[Change detection outputs]
.....

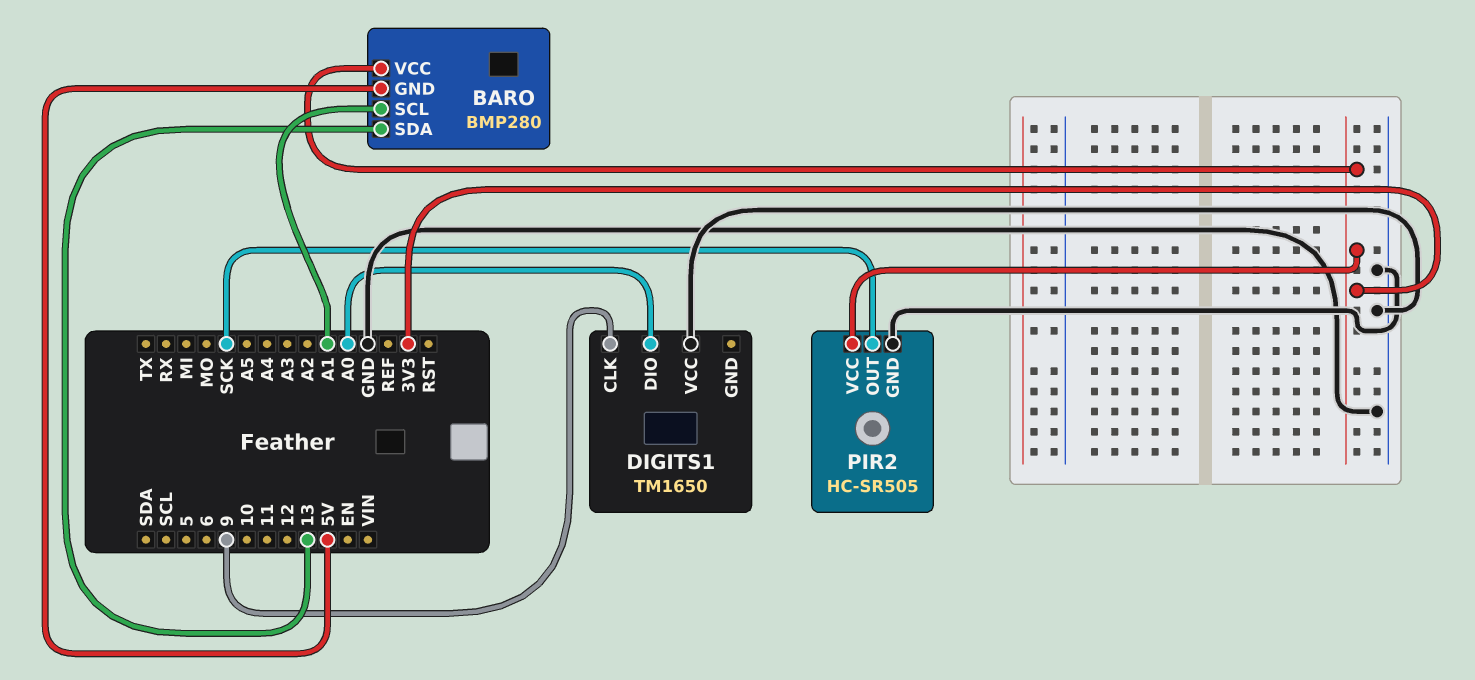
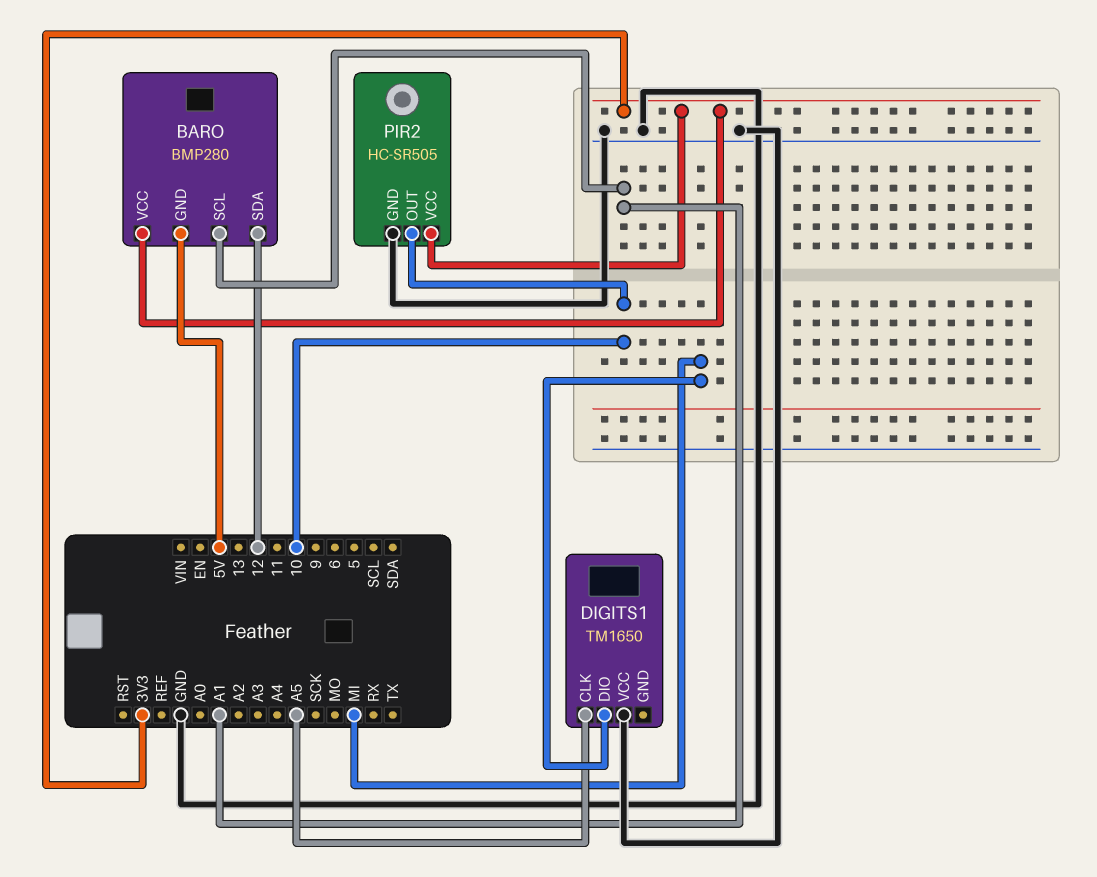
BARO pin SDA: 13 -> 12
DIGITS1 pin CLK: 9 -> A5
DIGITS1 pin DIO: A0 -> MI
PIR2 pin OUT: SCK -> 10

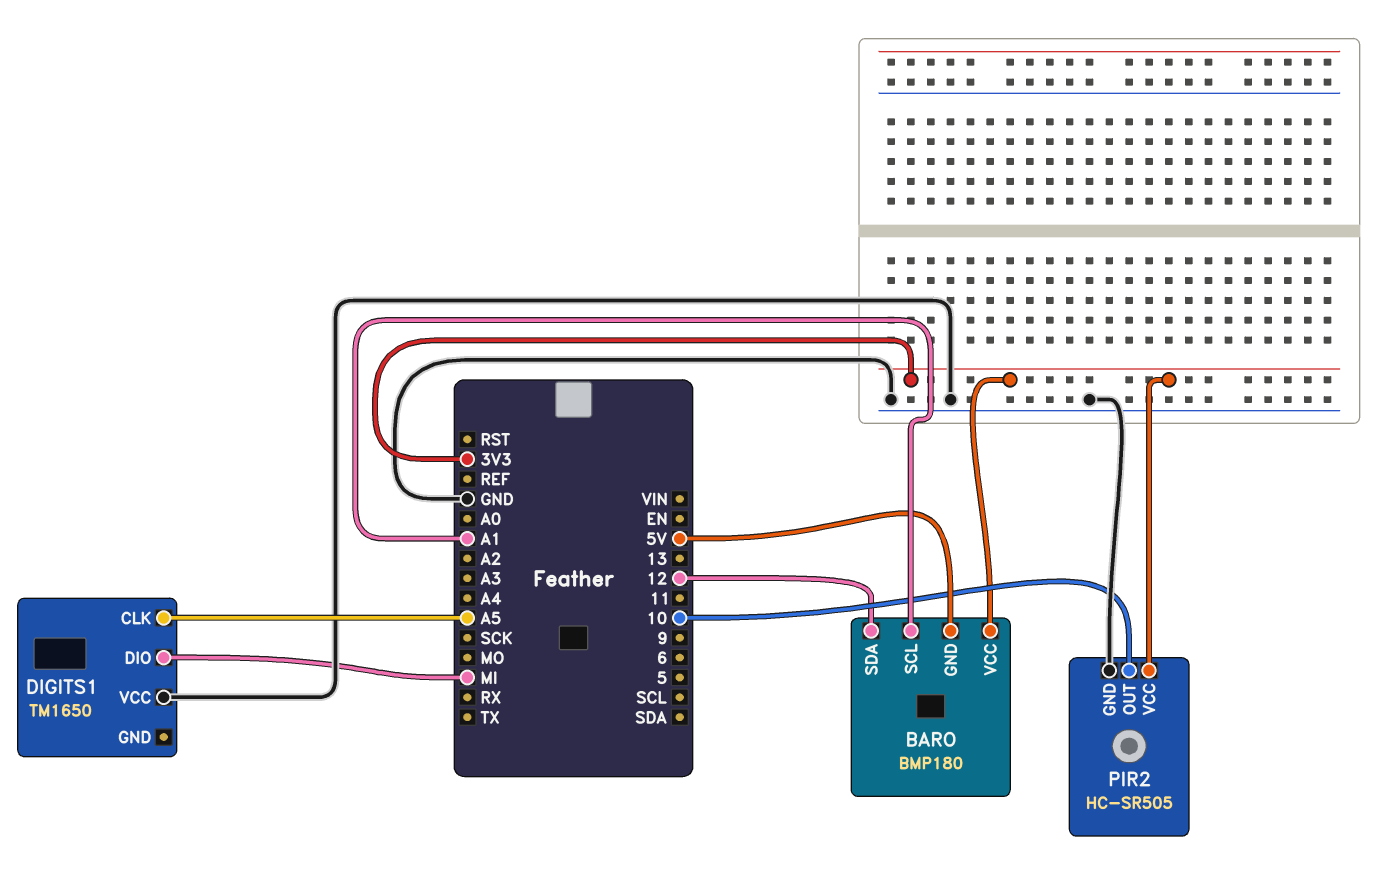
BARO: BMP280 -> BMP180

.....

> Aim of the exercise: Some lines in the records may hold "BARO"; state how many do, and give no more than that number.

> Exercise answer: 2